Return a copy of every line in the data below that contains "banana".

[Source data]

····················

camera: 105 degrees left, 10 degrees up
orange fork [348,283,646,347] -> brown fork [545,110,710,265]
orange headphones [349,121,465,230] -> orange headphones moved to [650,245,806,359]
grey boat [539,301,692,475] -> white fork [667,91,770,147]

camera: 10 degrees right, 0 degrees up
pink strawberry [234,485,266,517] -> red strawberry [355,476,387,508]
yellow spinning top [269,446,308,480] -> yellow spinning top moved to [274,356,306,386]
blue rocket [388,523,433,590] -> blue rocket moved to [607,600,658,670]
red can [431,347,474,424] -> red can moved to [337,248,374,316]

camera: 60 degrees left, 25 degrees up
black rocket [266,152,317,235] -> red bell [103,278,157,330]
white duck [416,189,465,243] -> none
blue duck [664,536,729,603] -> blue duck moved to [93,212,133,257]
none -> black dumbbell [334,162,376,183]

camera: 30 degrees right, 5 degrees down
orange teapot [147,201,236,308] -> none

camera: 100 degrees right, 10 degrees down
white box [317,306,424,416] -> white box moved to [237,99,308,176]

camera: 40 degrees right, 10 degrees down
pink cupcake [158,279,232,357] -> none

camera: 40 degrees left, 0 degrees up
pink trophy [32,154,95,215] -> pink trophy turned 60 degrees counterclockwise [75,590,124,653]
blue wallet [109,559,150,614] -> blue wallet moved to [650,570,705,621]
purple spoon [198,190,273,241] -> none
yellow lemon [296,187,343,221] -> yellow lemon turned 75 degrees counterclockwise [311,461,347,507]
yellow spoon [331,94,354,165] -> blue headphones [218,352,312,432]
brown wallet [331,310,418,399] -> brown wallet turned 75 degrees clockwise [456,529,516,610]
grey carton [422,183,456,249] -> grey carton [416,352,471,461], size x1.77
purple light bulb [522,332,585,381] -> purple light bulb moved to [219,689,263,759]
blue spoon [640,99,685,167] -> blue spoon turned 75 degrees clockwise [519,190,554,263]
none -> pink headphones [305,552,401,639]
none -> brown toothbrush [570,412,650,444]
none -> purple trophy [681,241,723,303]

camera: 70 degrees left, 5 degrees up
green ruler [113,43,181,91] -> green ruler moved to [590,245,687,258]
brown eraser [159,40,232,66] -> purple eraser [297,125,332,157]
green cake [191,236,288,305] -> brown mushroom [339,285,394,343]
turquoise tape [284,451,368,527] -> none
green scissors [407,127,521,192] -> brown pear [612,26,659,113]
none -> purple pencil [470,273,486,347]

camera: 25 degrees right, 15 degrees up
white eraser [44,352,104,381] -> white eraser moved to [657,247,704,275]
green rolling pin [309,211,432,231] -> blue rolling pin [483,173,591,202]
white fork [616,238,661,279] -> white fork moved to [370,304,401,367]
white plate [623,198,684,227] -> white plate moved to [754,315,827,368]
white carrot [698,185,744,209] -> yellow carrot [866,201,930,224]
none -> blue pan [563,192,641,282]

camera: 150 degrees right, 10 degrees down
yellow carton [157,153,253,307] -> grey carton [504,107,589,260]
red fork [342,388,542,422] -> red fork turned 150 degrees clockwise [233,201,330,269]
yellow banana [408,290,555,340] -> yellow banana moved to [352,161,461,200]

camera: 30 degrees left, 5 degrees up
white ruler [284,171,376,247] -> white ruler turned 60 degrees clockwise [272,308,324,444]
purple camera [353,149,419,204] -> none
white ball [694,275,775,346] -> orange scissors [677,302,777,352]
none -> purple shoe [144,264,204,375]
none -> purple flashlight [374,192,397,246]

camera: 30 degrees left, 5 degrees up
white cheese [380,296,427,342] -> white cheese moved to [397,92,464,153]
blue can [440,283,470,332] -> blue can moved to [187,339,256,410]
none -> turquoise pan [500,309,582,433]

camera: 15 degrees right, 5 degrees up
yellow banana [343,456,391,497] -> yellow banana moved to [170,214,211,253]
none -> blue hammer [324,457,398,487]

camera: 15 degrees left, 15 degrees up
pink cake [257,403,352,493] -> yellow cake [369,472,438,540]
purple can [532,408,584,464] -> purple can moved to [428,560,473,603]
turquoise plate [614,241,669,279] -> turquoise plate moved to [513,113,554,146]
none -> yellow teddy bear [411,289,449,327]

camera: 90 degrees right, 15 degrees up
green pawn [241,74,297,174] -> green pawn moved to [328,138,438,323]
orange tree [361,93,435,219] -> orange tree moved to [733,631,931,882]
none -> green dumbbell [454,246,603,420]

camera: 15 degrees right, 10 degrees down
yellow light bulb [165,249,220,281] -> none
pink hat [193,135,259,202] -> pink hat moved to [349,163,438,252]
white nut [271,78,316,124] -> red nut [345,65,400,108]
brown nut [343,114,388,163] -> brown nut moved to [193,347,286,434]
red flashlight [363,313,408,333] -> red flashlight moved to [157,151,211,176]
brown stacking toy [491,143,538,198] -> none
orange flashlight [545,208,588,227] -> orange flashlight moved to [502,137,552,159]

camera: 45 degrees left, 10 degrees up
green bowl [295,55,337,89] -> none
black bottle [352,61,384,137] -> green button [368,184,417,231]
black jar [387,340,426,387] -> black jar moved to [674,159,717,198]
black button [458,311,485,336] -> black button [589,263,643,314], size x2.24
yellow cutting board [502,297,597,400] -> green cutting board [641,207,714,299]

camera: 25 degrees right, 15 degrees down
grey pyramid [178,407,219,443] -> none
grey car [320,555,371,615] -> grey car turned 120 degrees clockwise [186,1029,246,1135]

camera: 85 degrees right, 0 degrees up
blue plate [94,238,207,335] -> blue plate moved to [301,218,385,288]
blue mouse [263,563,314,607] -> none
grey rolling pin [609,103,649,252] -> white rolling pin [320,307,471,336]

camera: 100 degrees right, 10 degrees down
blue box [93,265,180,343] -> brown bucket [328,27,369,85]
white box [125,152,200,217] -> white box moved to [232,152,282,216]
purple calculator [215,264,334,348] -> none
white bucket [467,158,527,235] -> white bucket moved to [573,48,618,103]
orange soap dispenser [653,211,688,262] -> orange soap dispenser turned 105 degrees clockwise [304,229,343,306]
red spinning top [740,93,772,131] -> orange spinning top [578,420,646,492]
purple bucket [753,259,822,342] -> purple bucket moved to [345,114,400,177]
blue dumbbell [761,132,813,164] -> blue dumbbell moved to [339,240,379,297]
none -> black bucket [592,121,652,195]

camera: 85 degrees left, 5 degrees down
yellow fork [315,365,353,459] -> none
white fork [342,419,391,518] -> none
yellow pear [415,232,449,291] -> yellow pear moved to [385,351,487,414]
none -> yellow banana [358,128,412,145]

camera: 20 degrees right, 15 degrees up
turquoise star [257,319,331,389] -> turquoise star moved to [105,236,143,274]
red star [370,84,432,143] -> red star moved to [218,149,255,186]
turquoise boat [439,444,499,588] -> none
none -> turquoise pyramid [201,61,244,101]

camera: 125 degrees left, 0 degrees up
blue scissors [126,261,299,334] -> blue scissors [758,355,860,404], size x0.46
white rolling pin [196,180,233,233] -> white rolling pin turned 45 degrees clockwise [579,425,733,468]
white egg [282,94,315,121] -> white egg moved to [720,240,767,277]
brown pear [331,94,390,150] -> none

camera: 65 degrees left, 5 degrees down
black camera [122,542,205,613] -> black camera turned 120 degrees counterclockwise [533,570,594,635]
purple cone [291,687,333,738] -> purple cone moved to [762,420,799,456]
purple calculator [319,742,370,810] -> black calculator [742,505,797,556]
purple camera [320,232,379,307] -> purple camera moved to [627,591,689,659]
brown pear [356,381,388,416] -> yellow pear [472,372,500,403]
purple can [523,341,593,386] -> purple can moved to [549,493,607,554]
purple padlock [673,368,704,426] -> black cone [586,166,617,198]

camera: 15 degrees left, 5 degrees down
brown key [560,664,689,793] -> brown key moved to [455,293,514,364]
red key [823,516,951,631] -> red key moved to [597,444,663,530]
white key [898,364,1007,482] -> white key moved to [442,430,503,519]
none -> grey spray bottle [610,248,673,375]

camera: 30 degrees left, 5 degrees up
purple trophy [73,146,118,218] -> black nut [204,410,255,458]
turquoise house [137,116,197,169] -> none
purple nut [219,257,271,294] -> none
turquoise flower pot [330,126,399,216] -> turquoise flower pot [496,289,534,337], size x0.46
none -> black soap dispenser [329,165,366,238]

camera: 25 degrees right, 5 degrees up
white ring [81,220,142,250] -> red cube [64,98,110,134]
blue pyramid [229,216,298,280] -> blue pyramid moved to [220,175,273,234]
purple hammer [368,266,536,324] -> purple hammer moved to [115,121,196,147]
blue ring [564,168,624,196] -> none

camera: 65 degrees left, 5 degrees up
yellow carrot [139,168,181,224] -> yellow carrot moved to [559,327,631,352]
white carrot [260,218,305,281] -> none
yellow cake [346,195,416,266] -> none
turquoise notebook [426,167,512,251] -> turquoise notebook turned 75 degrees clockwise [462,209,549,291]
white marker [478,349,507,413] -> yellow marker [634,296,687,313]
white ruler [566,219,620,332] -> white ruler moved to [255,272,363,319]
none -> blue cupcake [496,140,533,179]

····················

Solution:
yellow banana [408,290,555,340] -> yellow banana moved to [352,161,461,200]
yellow banana [343,456,391,497] -> yellow banana moved to [170,214,211,253]
none -> yellow banana [358,128,412,145]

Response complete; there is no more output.